Repeat the records exactly, with one exception: no images.

#### Task input

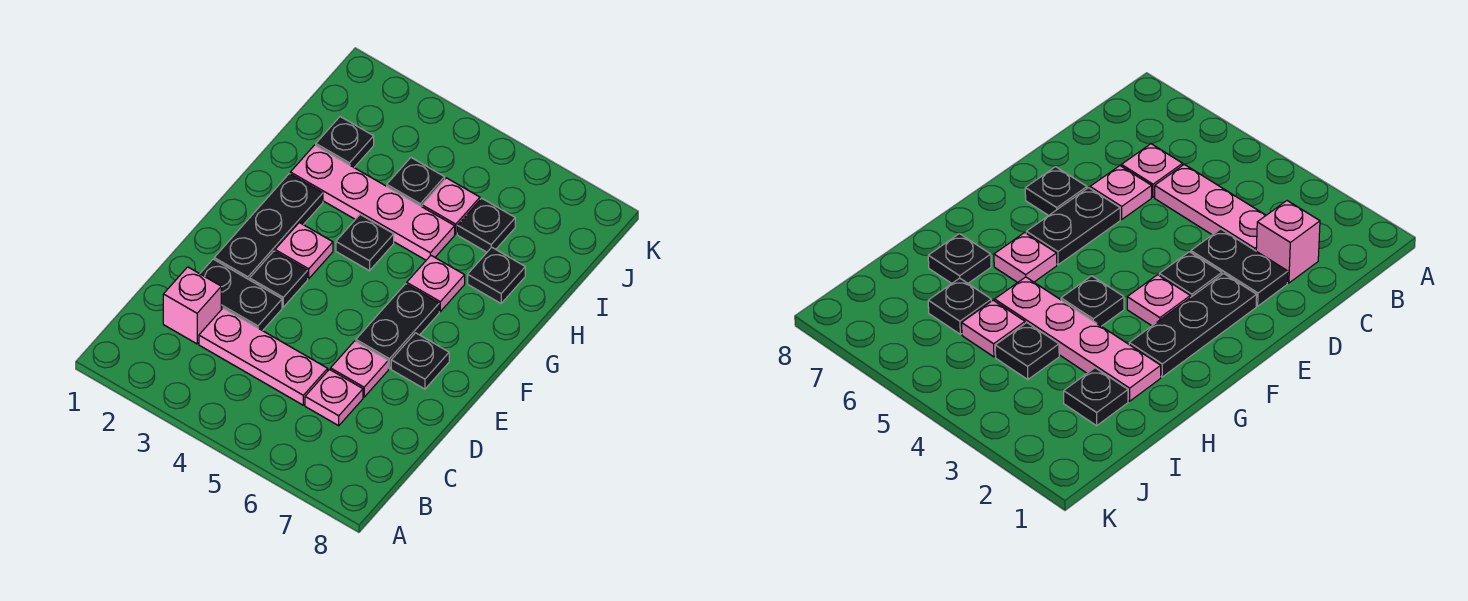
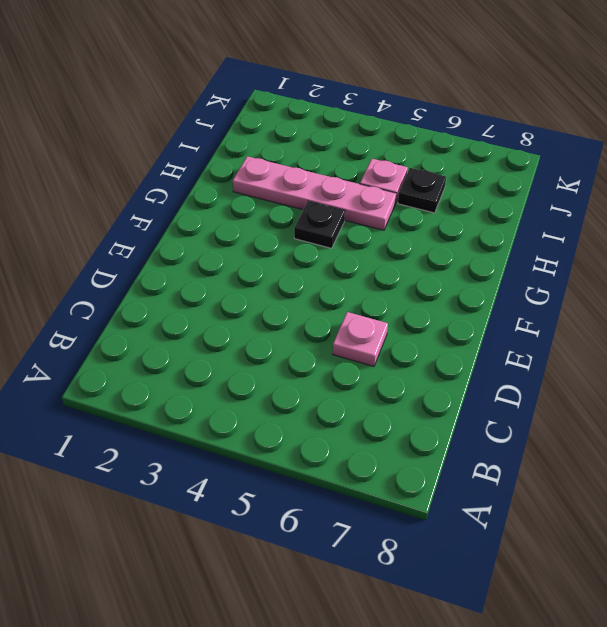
none -> pink brick C2 level 1
none -> pink plate C3:C5 level 1
none -> pink plate C6 level 1

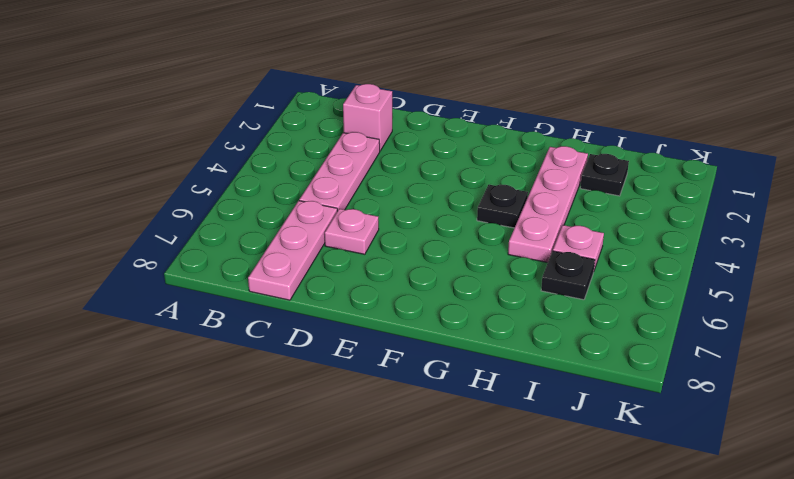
pink plate C6:C8 level 1 -> pink plate C6 level 1
none -> black plate D2:D3 level 1
none -> black plate E2:G2 level 1
none -> black plate E3 level 1

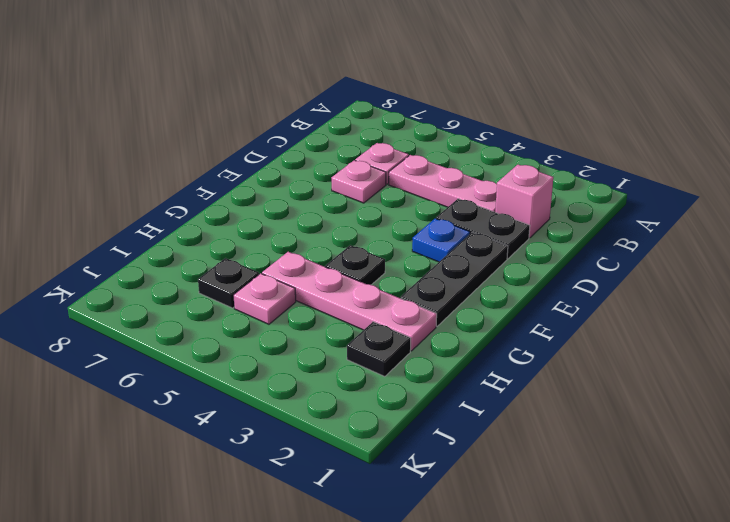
blue plate E3 level 1 -> black plate E3 level 1
none -> black plate E6:F6 level 1
none -> black plate E7 level 1
none -> pink plate F3 level 1

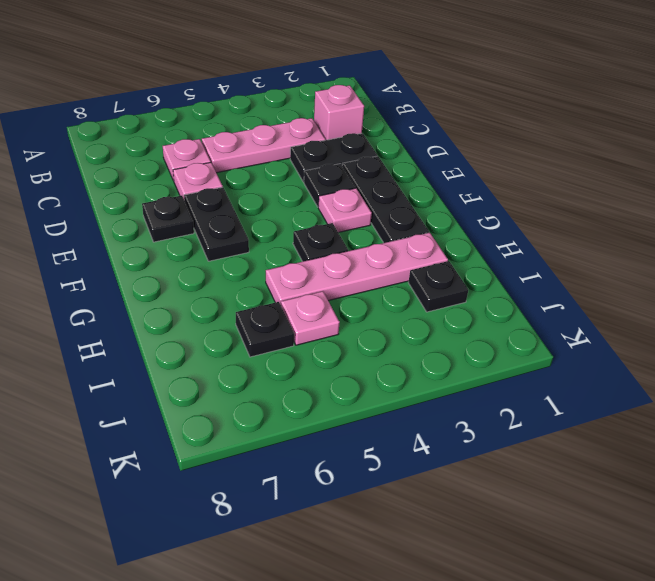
none -> pink plate G6 level 1
none -> black plate H7 level 1
none -> black plate I4 level 1

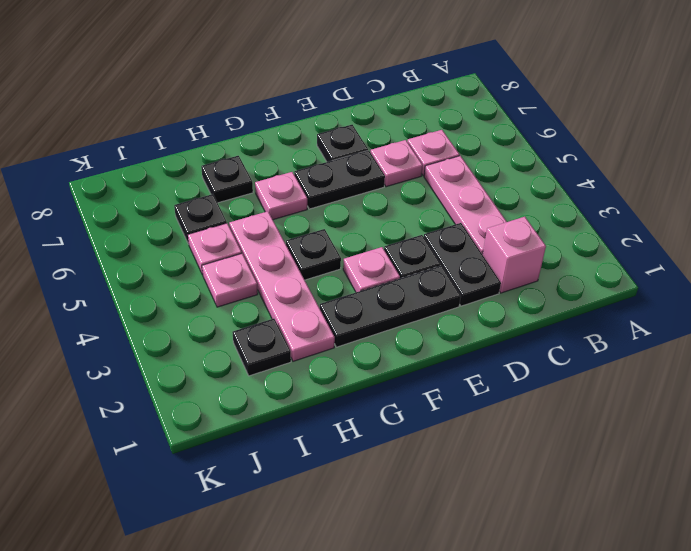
pink plate I4 level 1 -> black plate I4 level 1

########

## Reply to the exercise
none -> pink brick C2 level 1
none -> pink plate C3:C5 level 1
none -> pink plate C6 level 1

pink plate C6:C8 level 1 -> pink plate C6 level 1
none -> black plate D2:D3 level 1
none -> black plate E2:G2 level 1
none -> black plate E3 level 1

blue plate E3 level 1 -> black plate E3 level 1
none -> black plate E6:F6 level 1
none -> black plate E7 level 1
none -> pink plate F3 level 1

none -> pink plate G6 level 1
none -> black plate H7 level 1
none -> black plate I4 level 1

pink plate I4 level 1 -> black plate I4 level 1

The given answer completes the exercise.